▶ **Assignment**
Please transcribe exactly the line that holds "C10: 6.8nF (GND, N18) -> 1.5nF (GND, N18)" and all lines that follow it to the end of the records below, omitting any pictures.

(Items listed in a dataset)
········
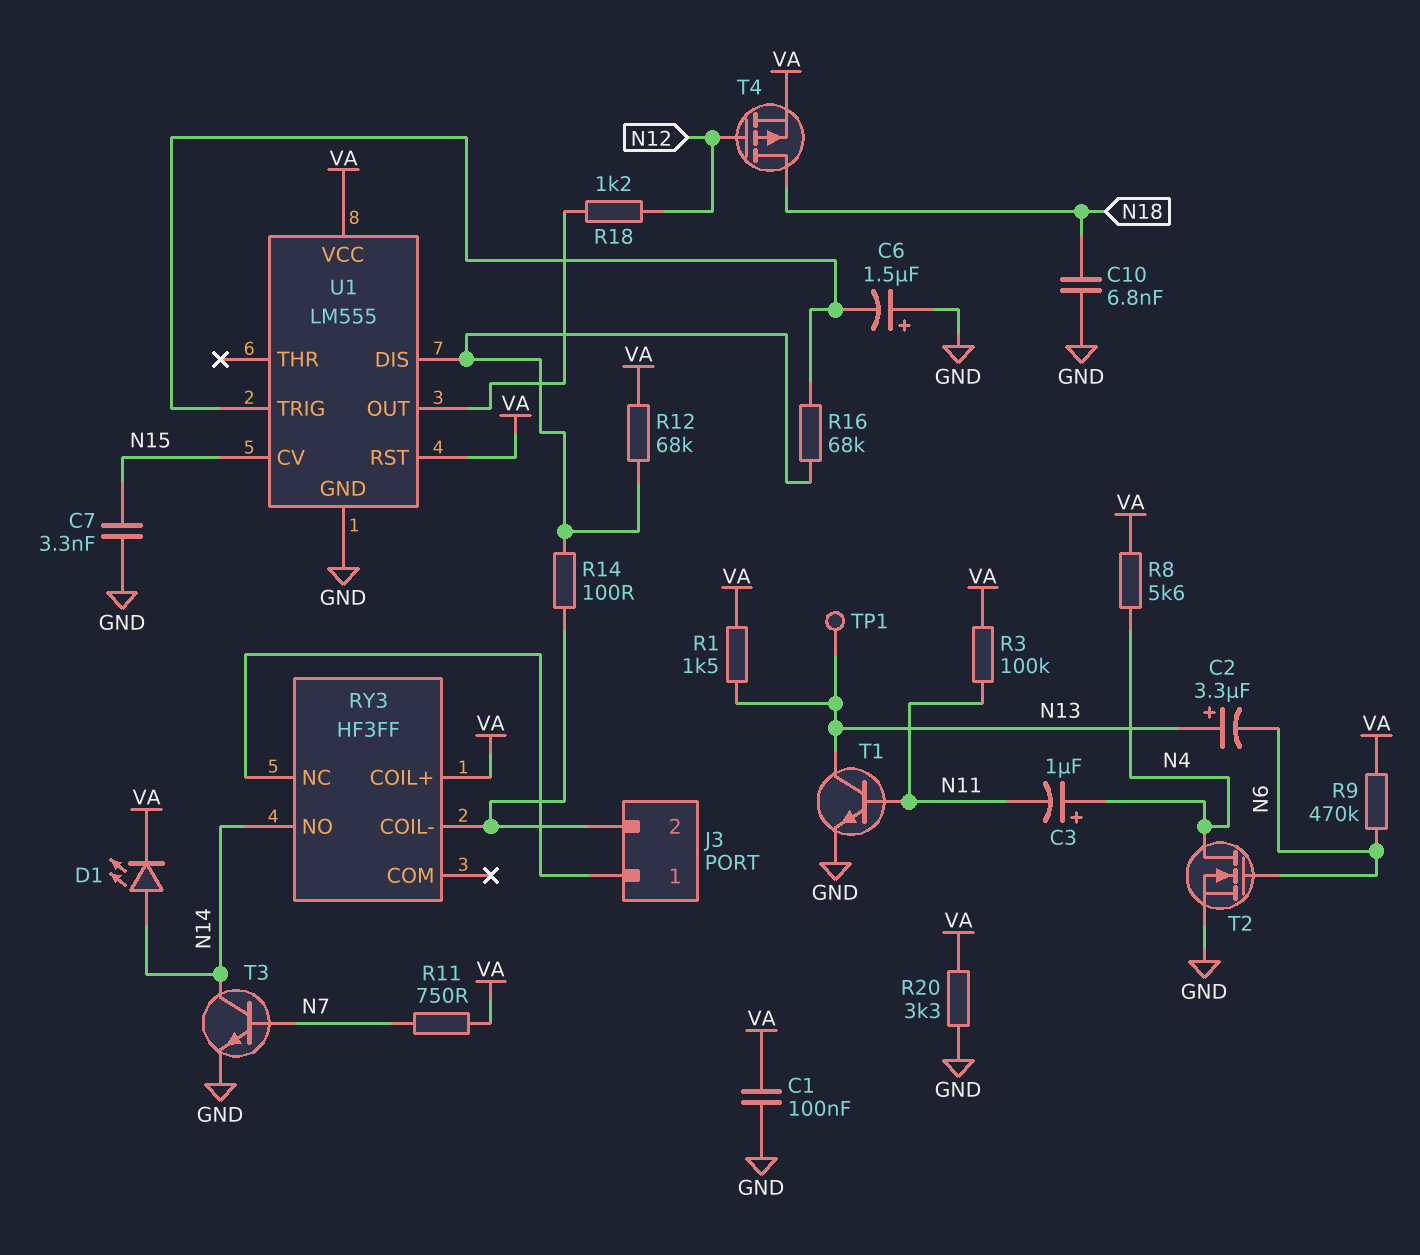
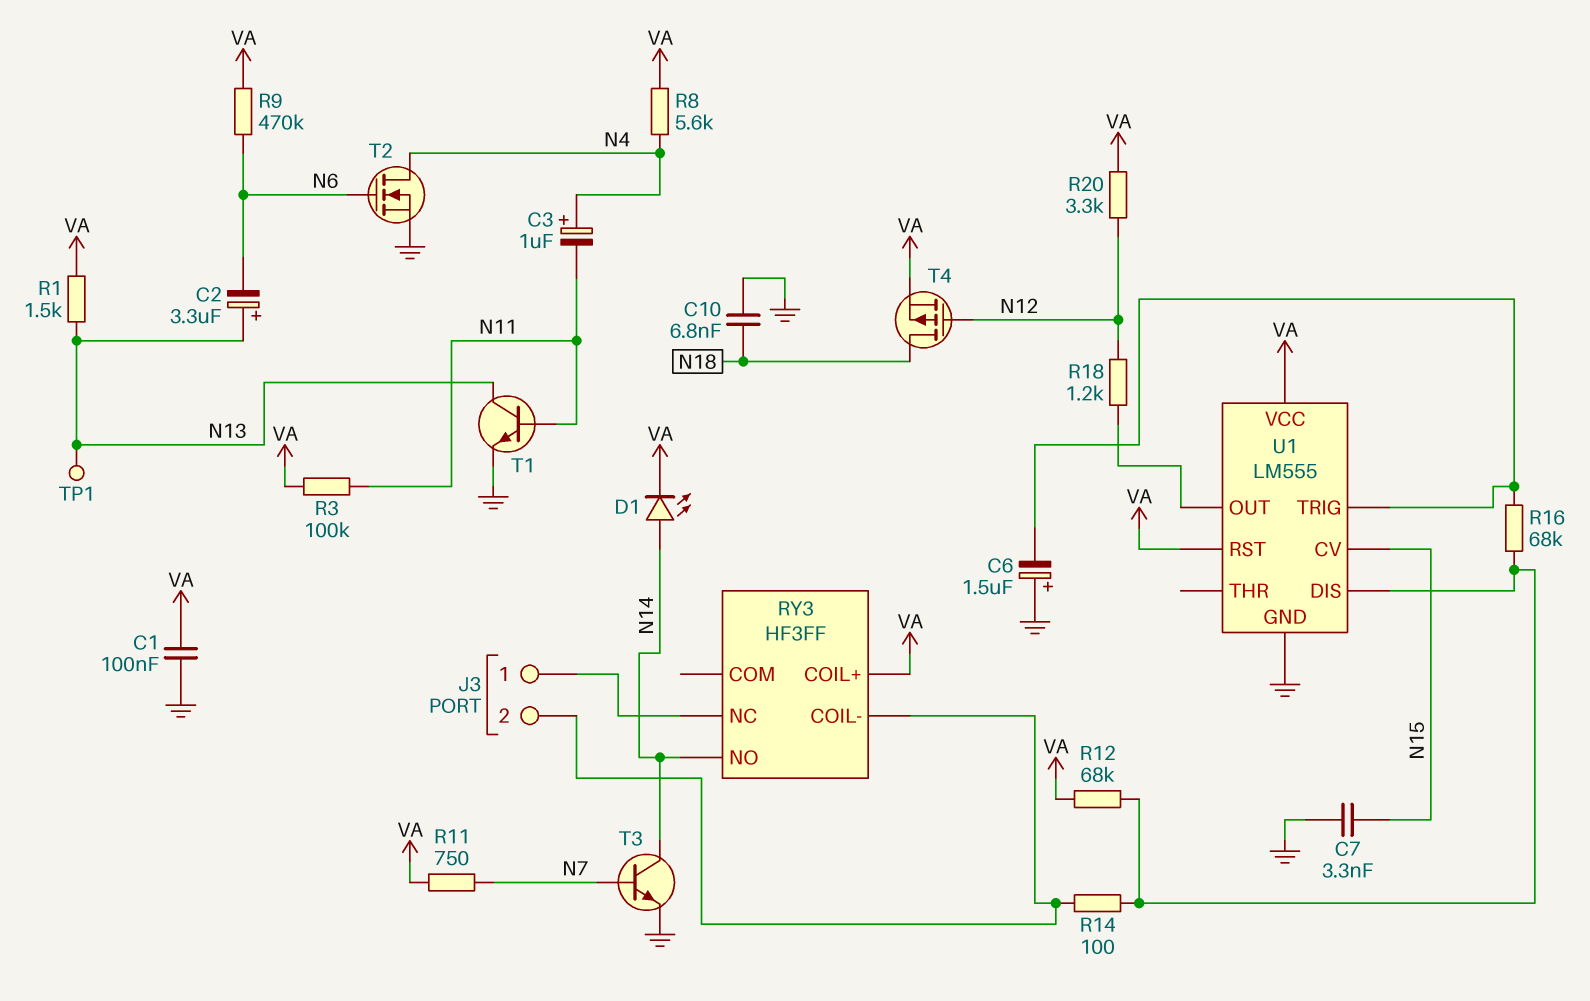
R20: 3.3k (GND, VA) -> 3.3k (N12, VA)

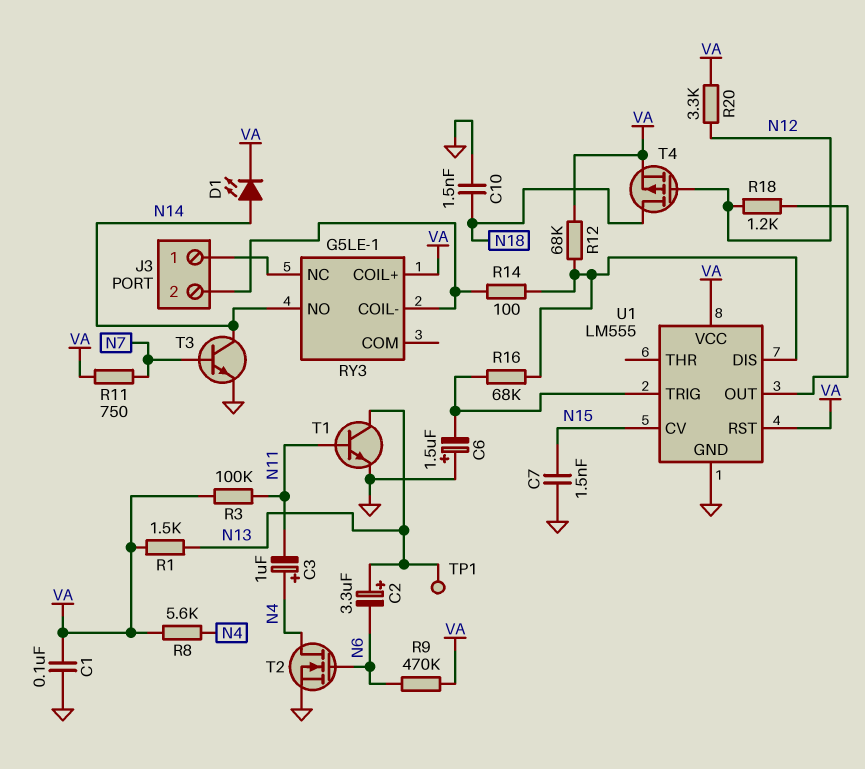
C7: 3.3nF (GND, N15) -> 1.5nF (GND, N15)
C10: 6.8nF (GND, N18) -> 1.5nF (GND, N18)
RY3: HF3FF -> G5LE-1

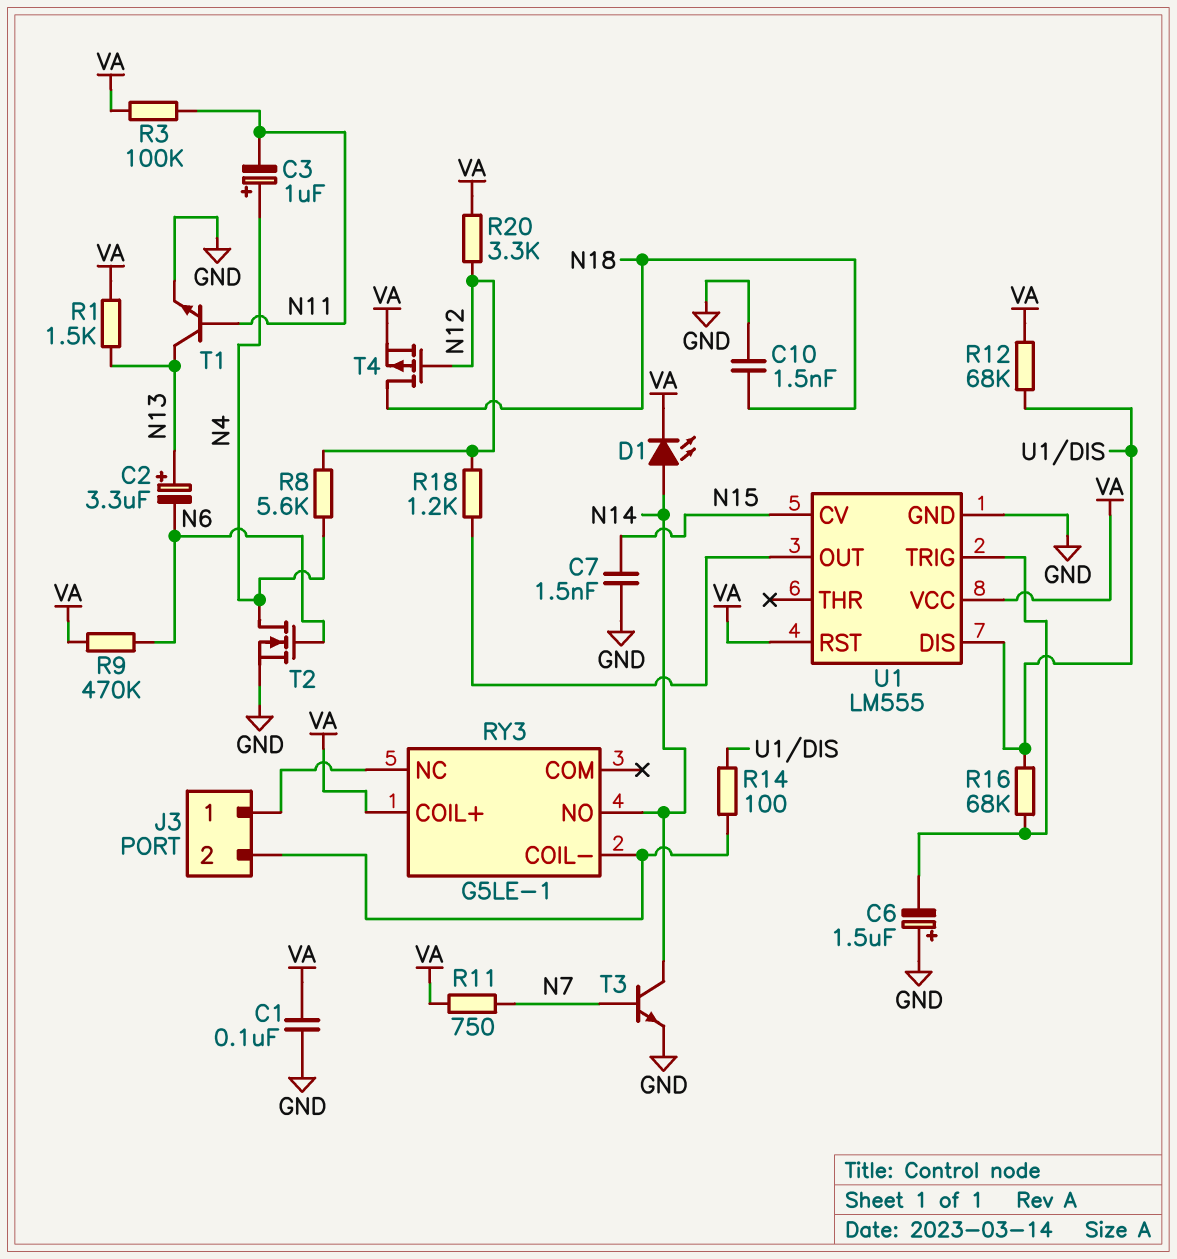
R8: 5.6k (N4, VA) -> 5.6k (N4, N12)
TP1: test point (N13) -> none

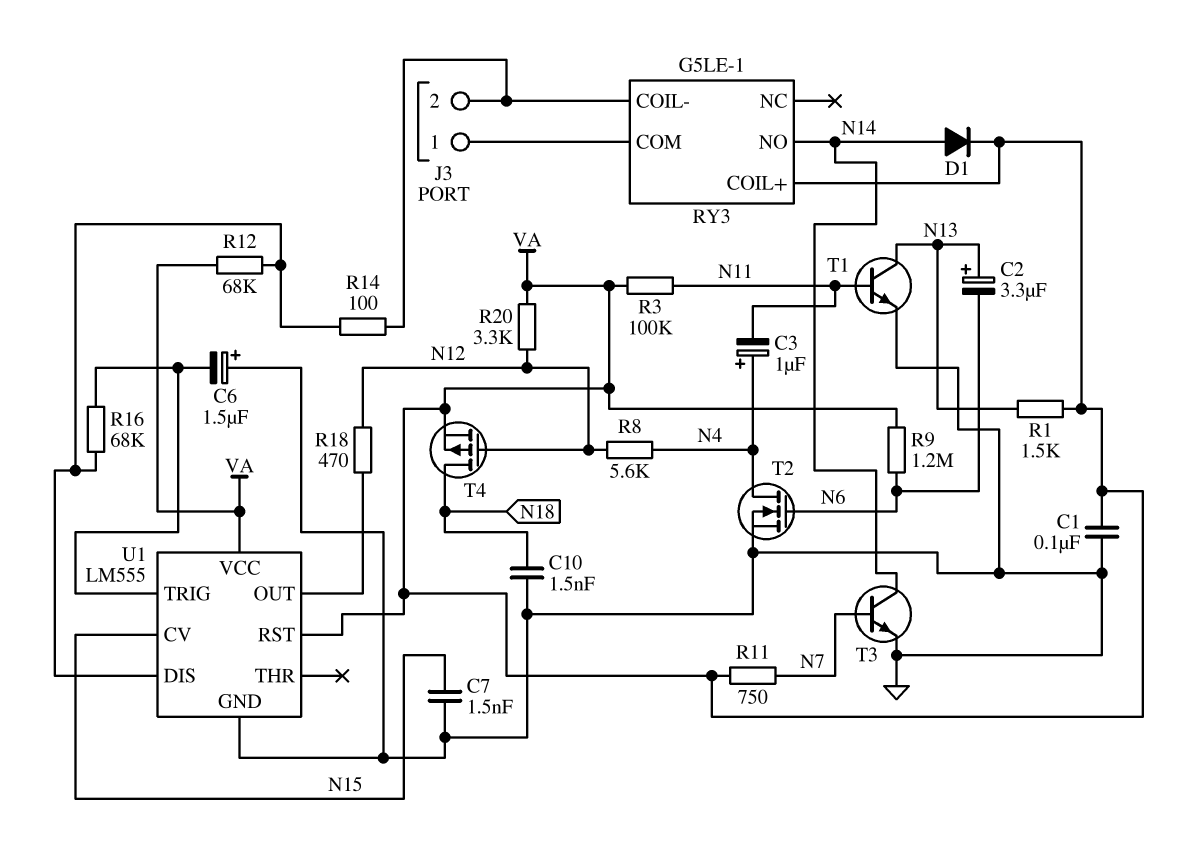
D1: LED (A N14, K VA) -> diode (A N14, K VA)
R9: 470k (N6, VA) -> 1.2M (N6, VA)
R18: 1.2k (N12, U1/OUT) -> 470 (N12, U1/OUT)
RY3 pin COM: none -> J3/1
RY3 pin NC: J3/1 -> none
········
▶ **Task output**
C10: 6.8nF (GND, N18) -> 1.5nF (GND, N18)
RY3: HF3FF -> G5LE-1

R8: 5.6k (N4, VA) -> 5.6k (N4, N12)
TP1: test point (N13) -> none

D1: LED (A N14, K VA) -> diode (A N14, K VA)
R9: 470k (N6, VA) -> 1.2M (N6, VA)
R18: 1.2k (N12, U1/OUT) -> 470 (N12, U1/OUT)
RY3 pin COM: none -> J3/1
RY3 pin NC: J3/1 -> none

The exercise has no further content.